■ Required action:
No pictures should be carried over. Output all other parts of the entries verbatim.

(Object change descriptions)
=== Begin Enclosure ===
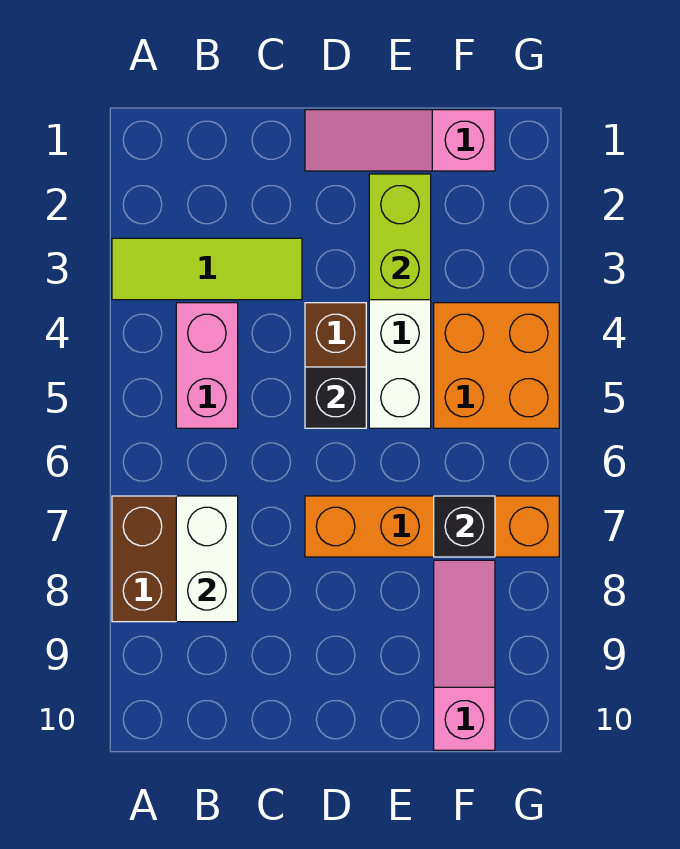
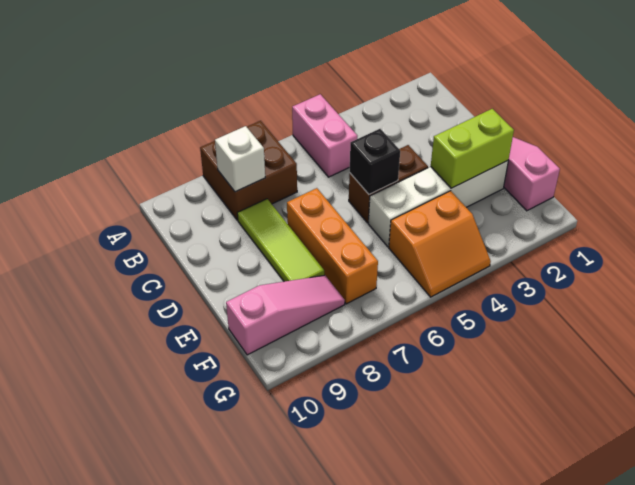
lime tile A3:C3 level 1 -> lime tile C8:E8 level 1
pink brick B4:B5 level 1 -> pink brick A5:B5 level 1
white brick B7:B8 level 2 -> white brick B8 level 2
orange brick D7:G7 level 1 -> orange brick D7:F7 level 1
orange brick F4:G5 level 1 -> orange slope F4:G5 level 1 top F
black brick F7 level 2 -> none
=== End Enclosure ===
■ Result of the exercise:
lime tile A3:C3 level 1 -> lime tile C8:E8 level 1
pink brick B4:B5 level 1 -> pink brick A5:B5 level 1
white brick B7:B8 level 2 -> white brick B8 level 2
orange brick D7:G7 level 1 -> orange brick D7:F7 level 1
orange brick F4:G5 level 1 -> orange slope F4:G5 level 1 top F
black brick F7 level 2 -> none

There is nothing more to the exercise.